#### [RECORDED INFORMATION]
* * * *
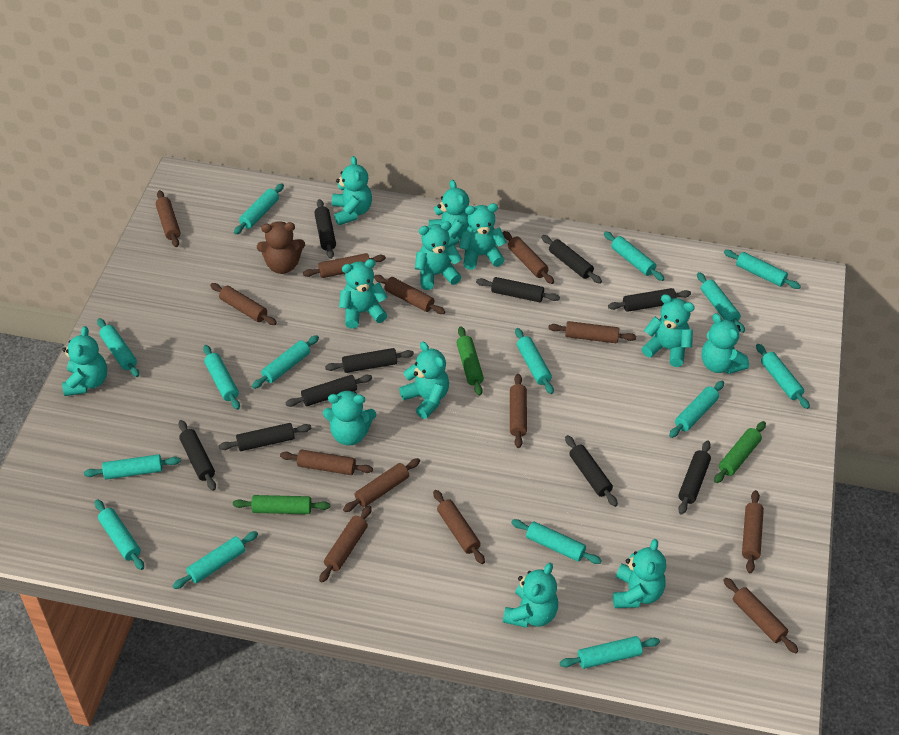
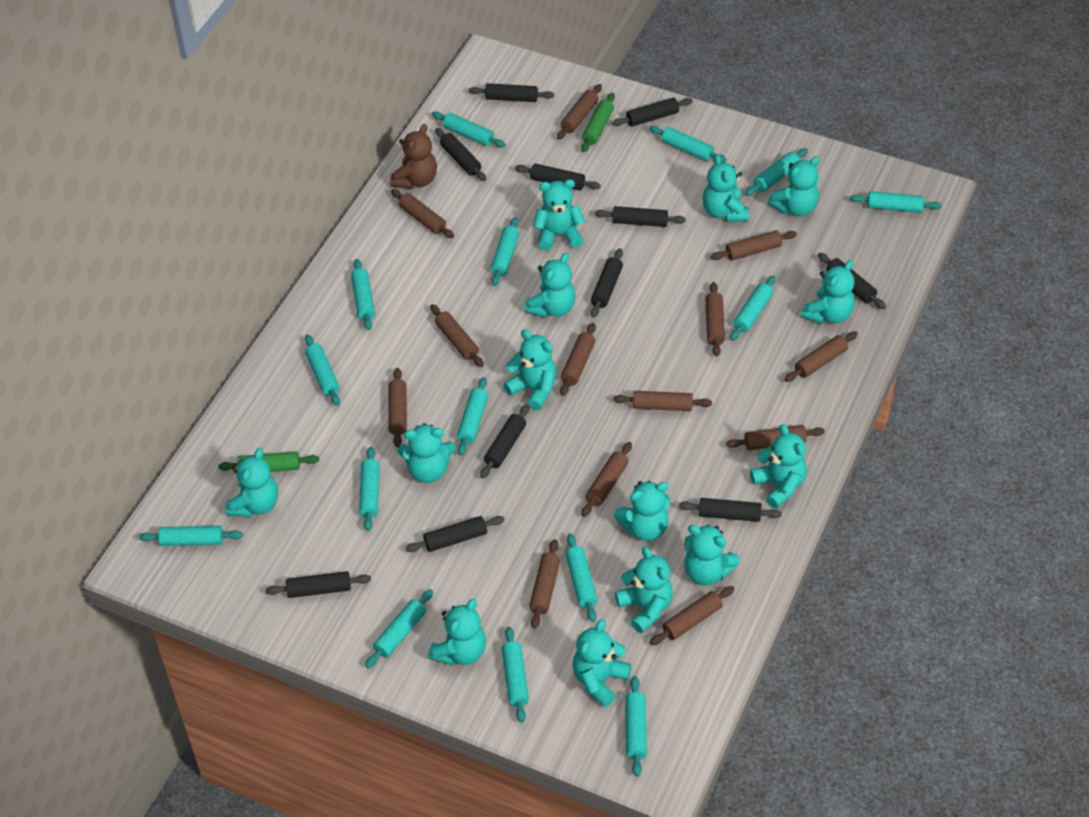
black rolling pin: 10 -> 11
green rolling pin: 3 -> 2
turquoise teddy bear: 12 -> 14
* * * *
#### [WORK TASK]
Leaving the pictures out, give back each line above exactly.

#### [EXPECTED OUTPUT]
black rolling pin: 10 -> 11
green rolling pin: 3 -> 2
turquoise teddy bear: 12 -> 14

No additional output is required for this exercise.